[Task description] Repeat every entry word for word; omit all pictures.

[Data extracts]
┌──
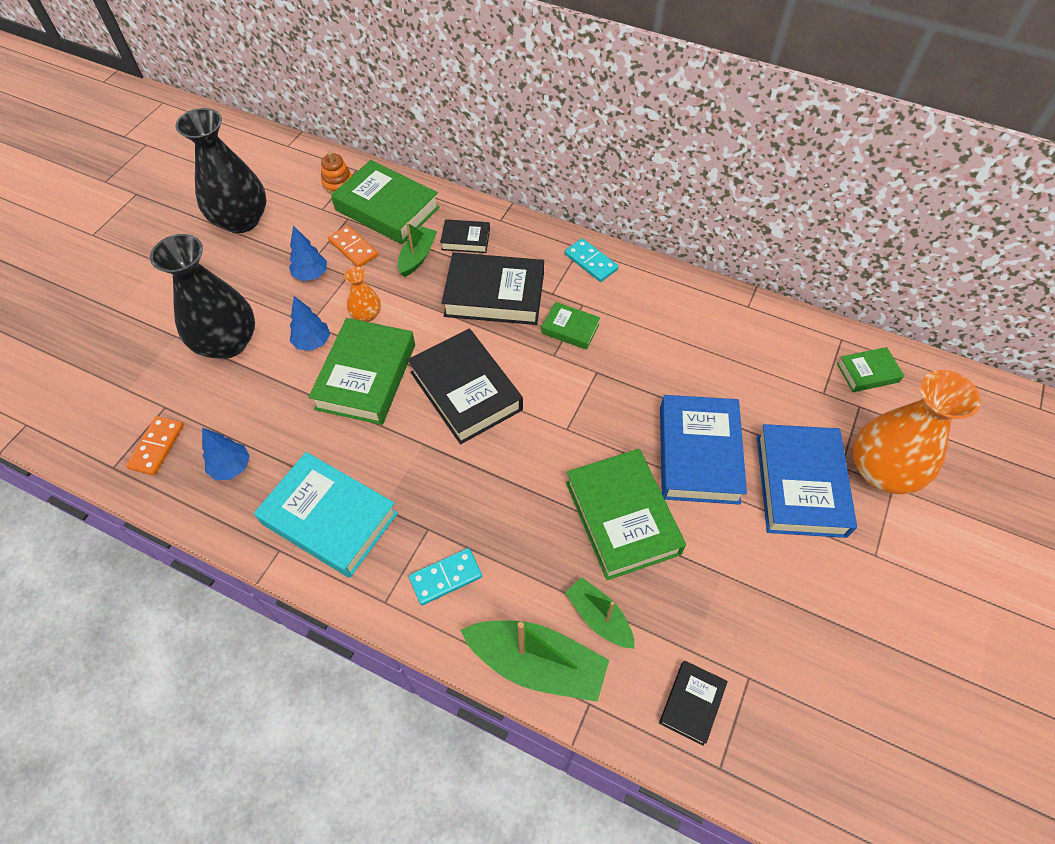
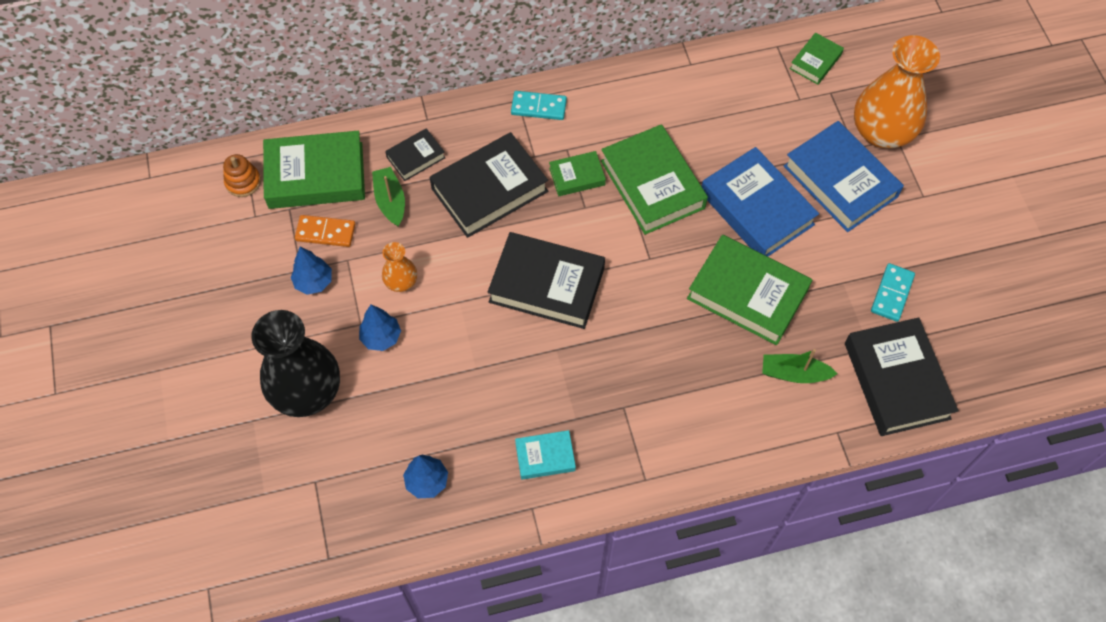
camera: 40 degrees left, 5 degrees up
(157, 447) = (346, 515): orange domino -> none
(241, 220) = (190, 278): black vase -> none
(330, 518) = (545, 457): turquoise book -> turquoise book, size x0.51
(366, 376) = (456, 332): green book -> green book (652, 184)
(445, 577) = (670, 429): turquoise domino -> turquoise domino (892, 293)
(536, 663) = (783, 435): green boat -> none
(691, 703) = (896, 381): black book -> black book, size x1.95

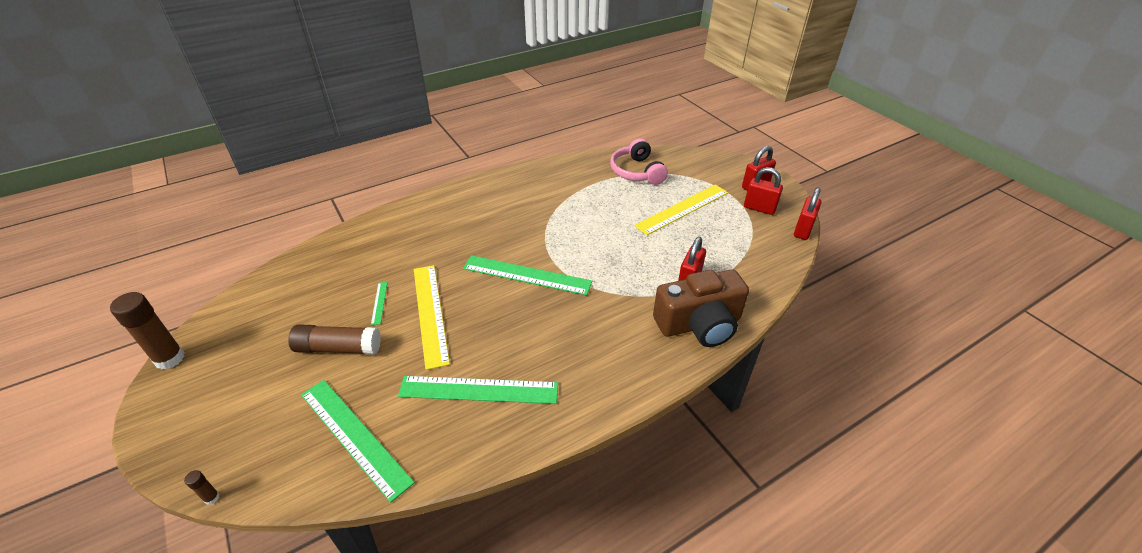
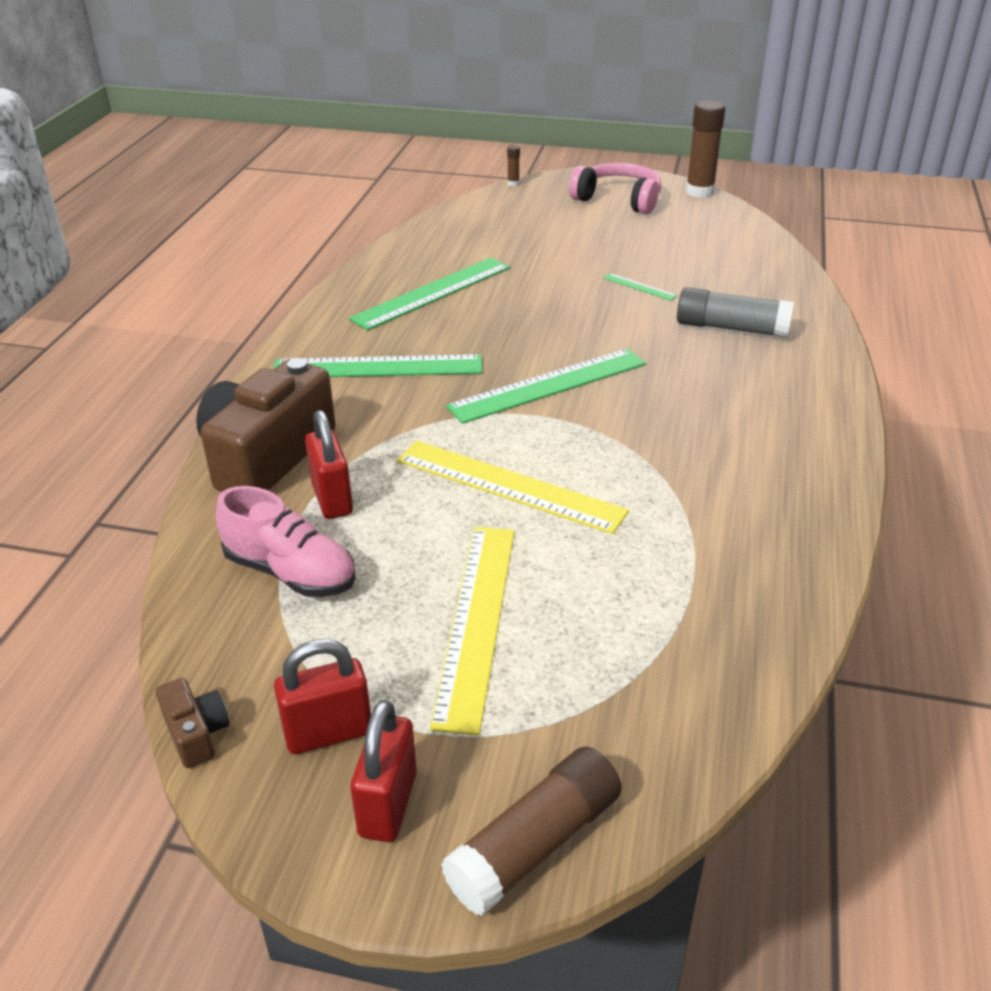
camera: 135 degrees right, 5 degrees down
(338, 348) = (600, 252): brown glue stick -> brown glue stick (535, 844)
(354, 436) = (480, 233): green ruler -> green ruler (378, 367)
(401, 248) = (731, 328): none -> grey glue stick
(430, 313) = (577, 306): yellow ruler -> yellow ruler (509, 485)
(636, 172) = (669, 652): pink headphones -> pink headphones (618, 199)
(733, 261) = (290, 572): none -> pink shoe
(802, 230) = (196, 733): red padlock -> brown camera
└──
[Answer to the exercise]
camera: 40 degrees left, 5 degrees up
(157, 447) = (346, 515): orange domino -> none
(241, 220) = (190, 278): black vase -> none
(330, 518) = (545, 457): turquoise book -> turquoise book, size x0.51
(366, 376) = (456, 332): green book -> green book (652, 184)
(445, 577) = (670, 429): turquoise domino -> turquoise domino (892, 293)
(536, 663) = (783, 435): green boat -> none
(691, 703) = (896, 381): black book -> black book, size x1.95

camera: 135 degrees right, 5 degrees down
(338, 348) = (600, 252): brown glue stick -> brown glue stick (535, 844)
(354, 436) = (480, 233): green ruler -> green ruler (378, 367)
(401, 248) = (731, 328): none -> grey glue stick
(430, 313) = (577, 306): yellow ruler -> yellow ruler (509, 485)
(636, 172) = (669, 652): pink headphones -> pink headphones (618, 199)
(733, 261) = (290, 572): none -> pink shoe
(802, 230) = (196, 733): red padlock -> brown camera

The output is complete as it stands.